## [Problem statement]
Each line below containing the word "degrees" needs to be shown.

## [Data block]
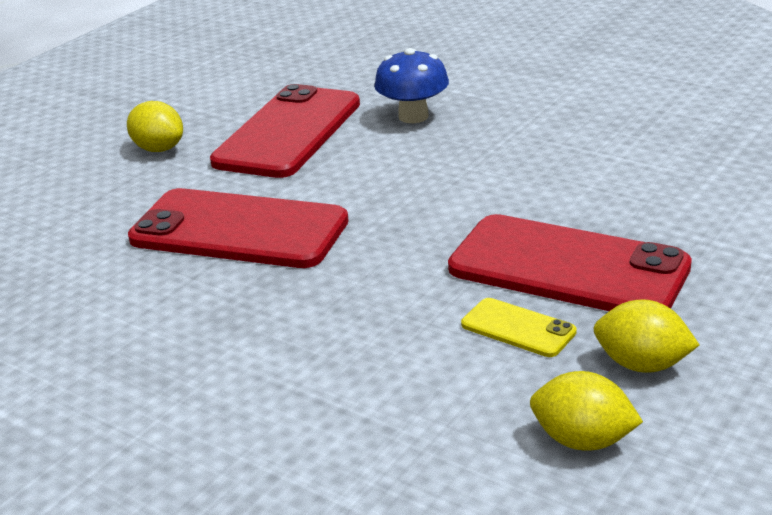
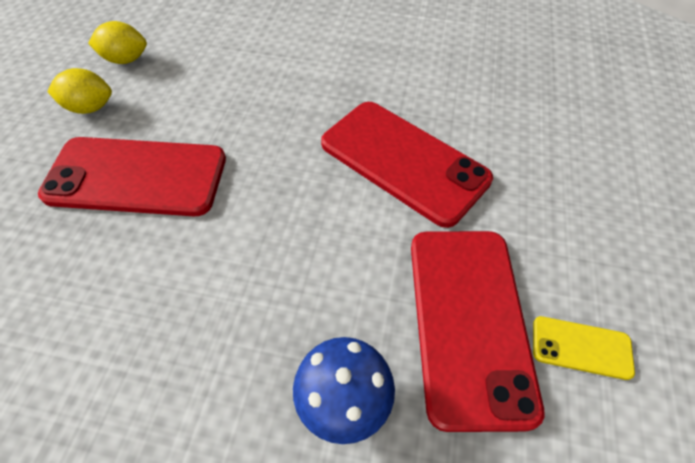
camera: 155 degrees right, 25 degrees up
(159, 149) = (575, 256): yellow lemon -> none
(239, 230) = (403, 161): red phone -> red phone turned 45 degrees clockwise
(518, 328) = (167, 117): yellow phone -> yellow phone (581, 347)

## [Response to the exercise]
camera: 155 degrees right, 25 degrees up
(239, 230) = (403, 161): red phone -> red phone turned 45 degrees clockwise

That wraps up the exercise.